# EXERCISE
Would you please transcribe the entire listing exactly?

BEGIN

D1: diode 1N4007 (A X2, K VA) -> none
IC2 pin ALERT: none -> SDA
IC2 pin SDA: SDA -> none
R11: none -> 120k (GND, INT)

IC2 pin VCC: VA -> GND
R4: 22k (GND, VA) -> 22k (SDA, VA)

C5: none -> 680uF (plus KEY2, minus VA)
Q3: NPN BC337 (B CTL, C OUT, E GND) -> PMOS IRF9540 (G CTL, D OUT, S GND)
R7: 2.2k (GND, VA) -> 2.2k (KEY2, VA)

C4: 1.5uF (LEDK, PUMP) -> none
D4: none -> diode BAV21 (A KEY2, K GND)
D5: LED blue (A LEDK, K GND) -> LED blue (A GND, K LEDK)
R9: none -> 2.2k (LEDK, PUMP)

END

# TASK OUTPUT
D1: diode 1N4007 (A X2, K VA) -> none
IC2 pin ALERT: none -> SDA
IC2 pin SDA: SDA -> none
R11: none -> 120k (GND, INT)

IC2 pin VCC: VA -> GND
R4: 22k (GND, VA) -> 22k (SDA, VA)

C5: none -> 680uF (plus KEY2, minus VA)
Q3: NPN BC337 (B CTL, C OUT, E GND) -> PMOS IRF9540 (G CTL, D OUT, S GND)
R7: 2.2k (GND, VA) -> 2.2k (KEY2, VA)

C4: 1.5uF (LEDK, PUMP) -> none
D4: none -> diode BAV21 (A KEY2, K GND)
D5: LED blue (A LEDK, K GND) -> LED blue (A GND, K LEDK)
R9: none -> 2.2k (LEDK, PUMP)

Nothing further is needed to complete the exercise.